Revision comparison data
+-------+
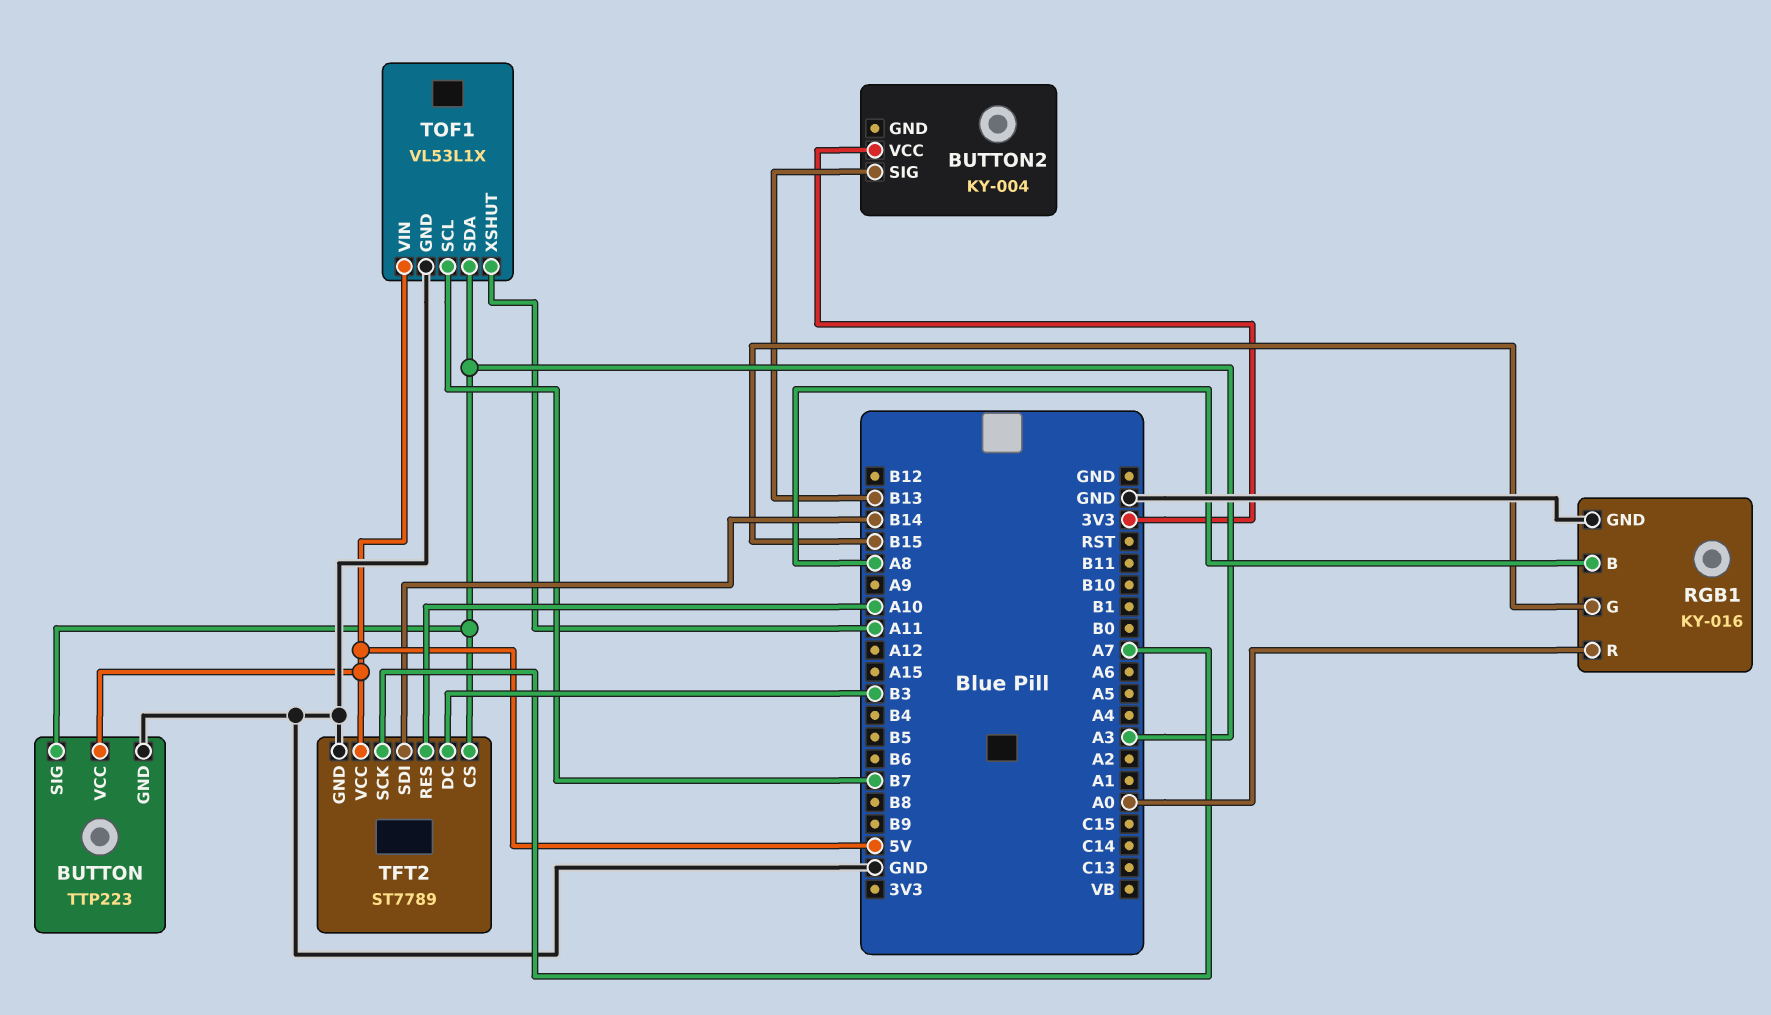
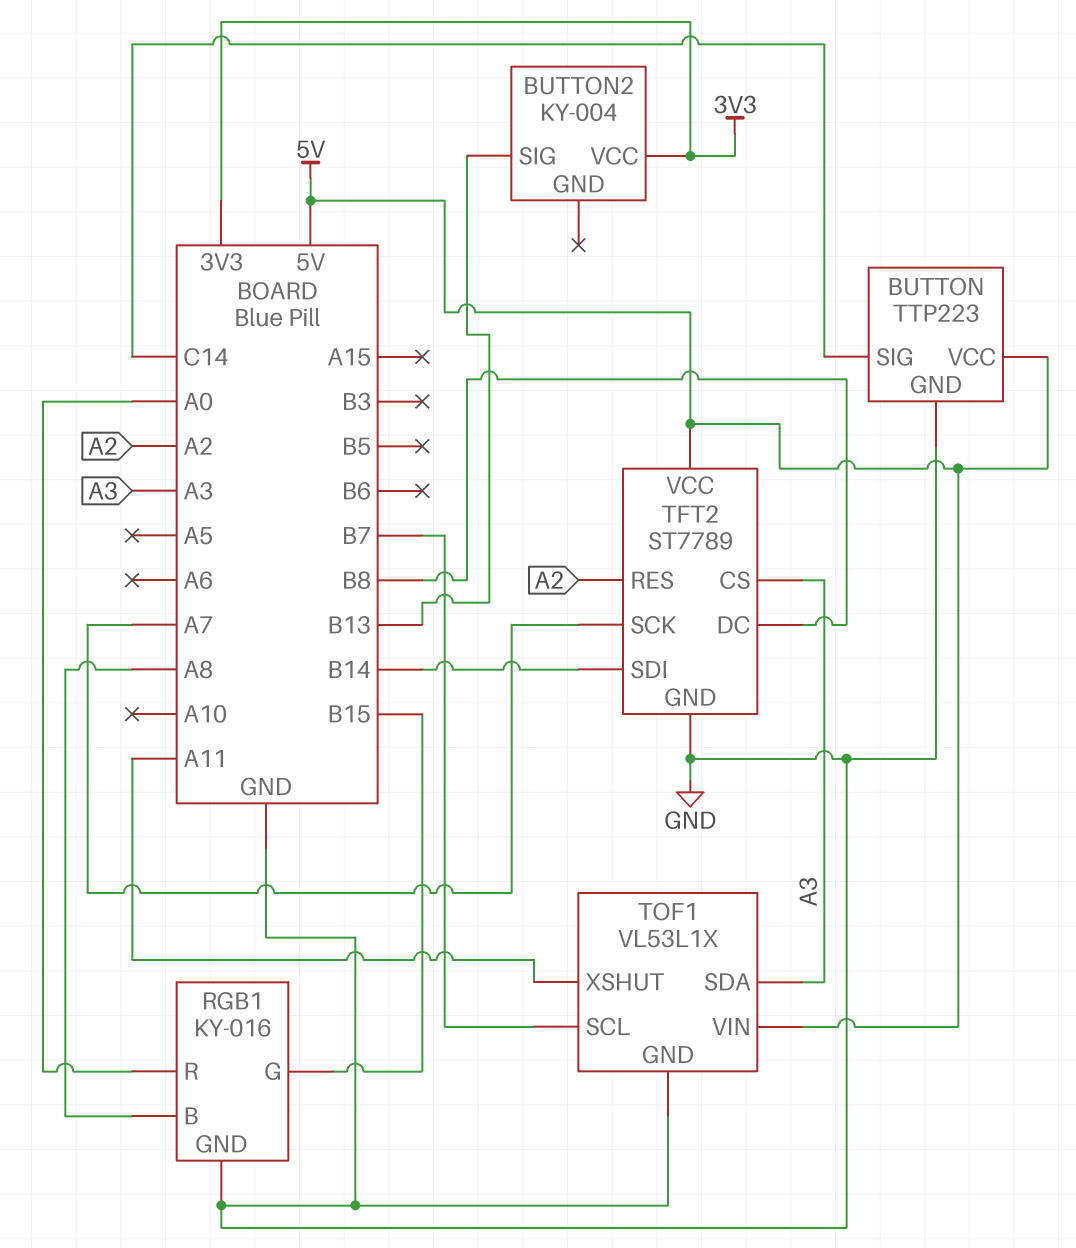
BUTTON pin SIG: A3 -> C14
TFT2 pin DC: B3 -> B8
TFT2 pin RES: A10 -> A2

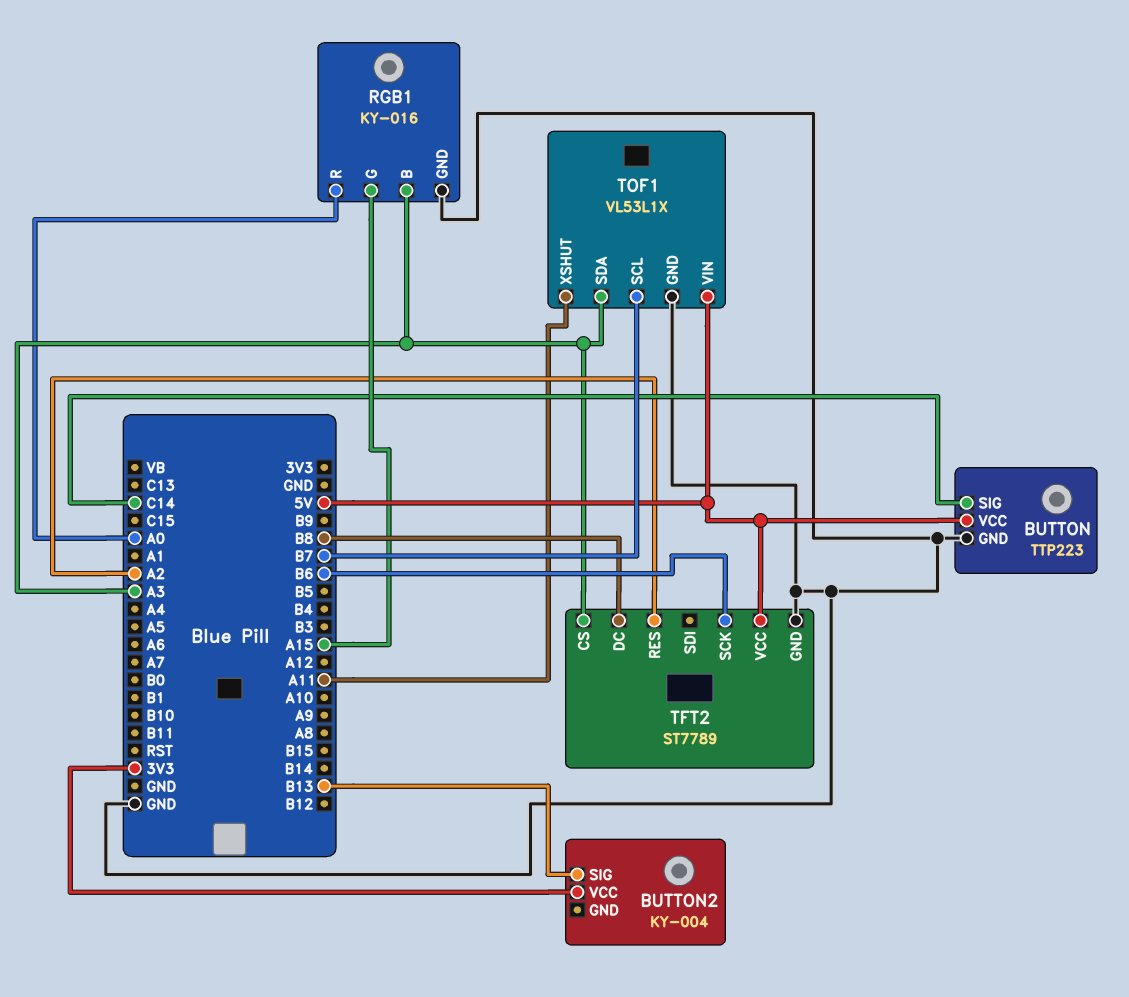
RGB1 pin B: A8 -> A3
RGB1 pin G: B15 -> A15
TFT2 pin SCK: A7 -> B6
TFT2 pin SDI: B14 -> none

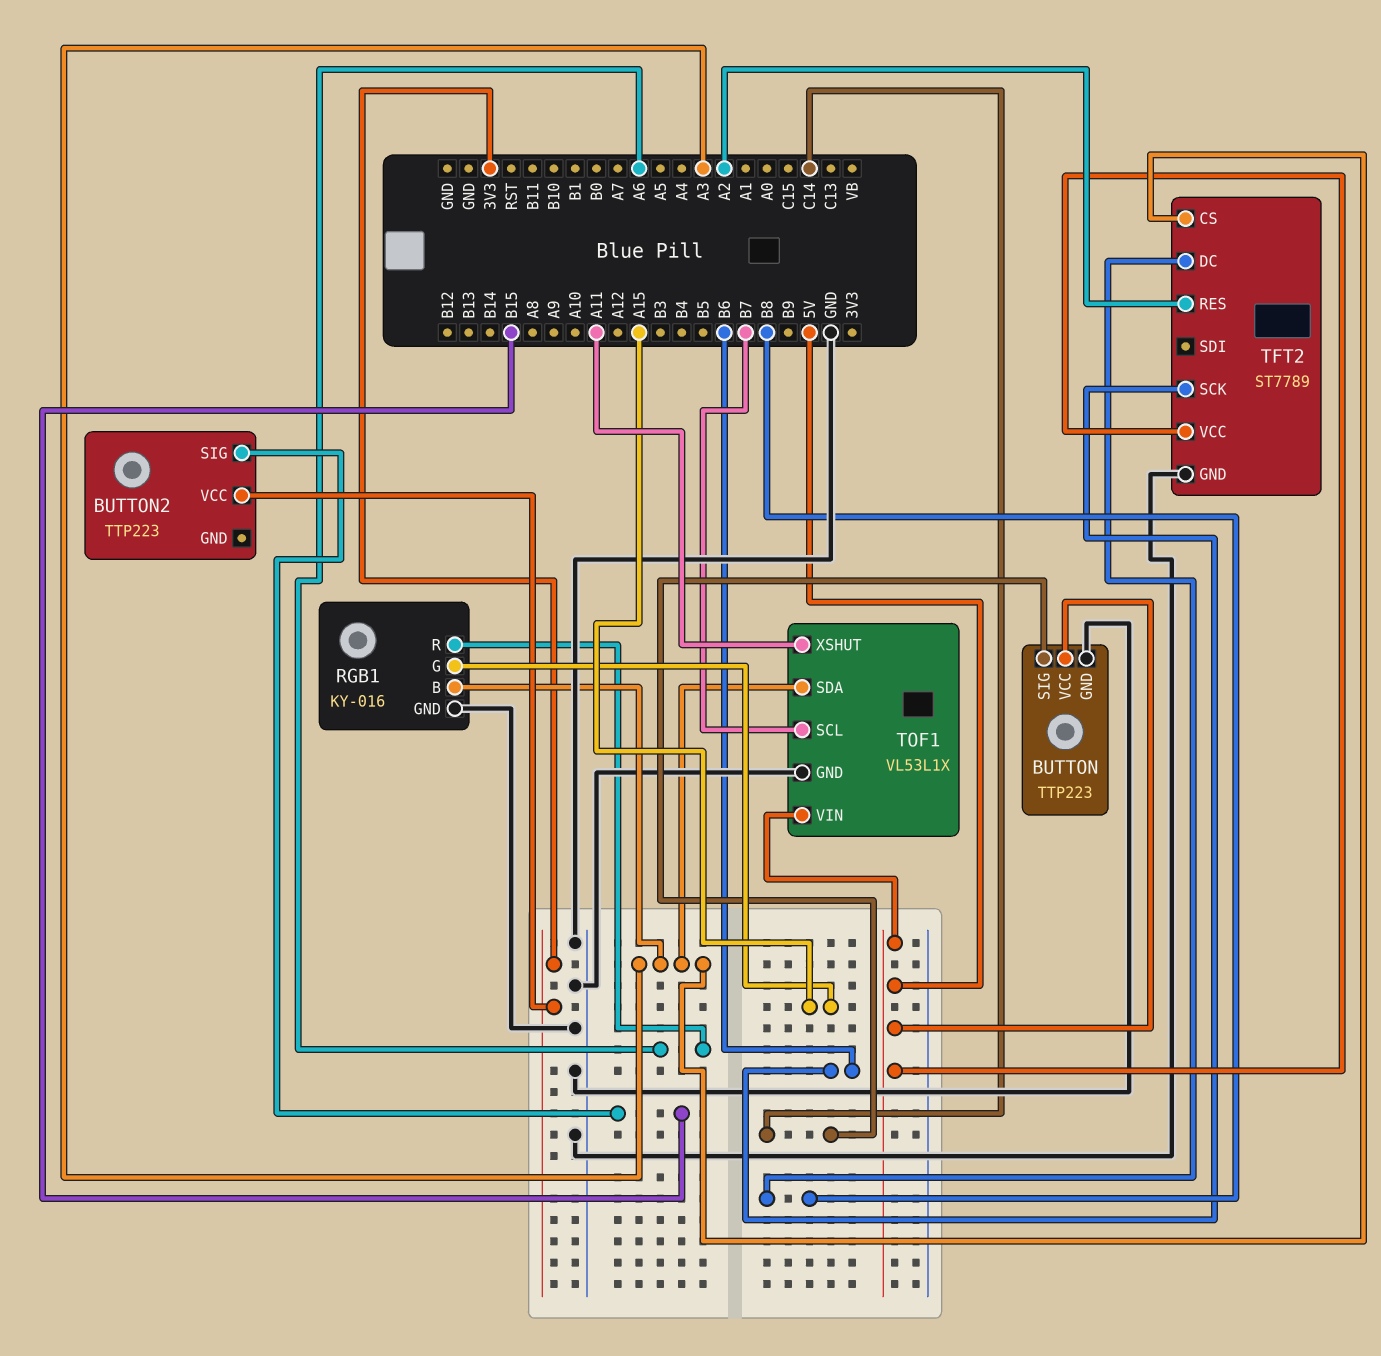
BUTTON2: KY-004 -> TTP223
BUTTON2 pin SIG: B13 -> B15
RGB1 pin R: A0 -> A6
+-------+
_What you will do:_ All lines above are to be restated word for word, with pictures excluded.

_Exercise solution:_
BUTTON pin SIG: A3 -> C14
TFT2 pin DC: B3 -> B8
TFT2 pin RES: A10 -> A2

RGB1 pin B: A8 -> A3
RGB1 pin G: B15 -> A15
TFT2 pin SCK: A7 -> B6
TFT2 pin SDI: B14 -> none

BUTTON2: KY-004 -> TTP223
BUTTON2 pin SIG: B13 -> B15
RGB1 pin R: A0 -> A6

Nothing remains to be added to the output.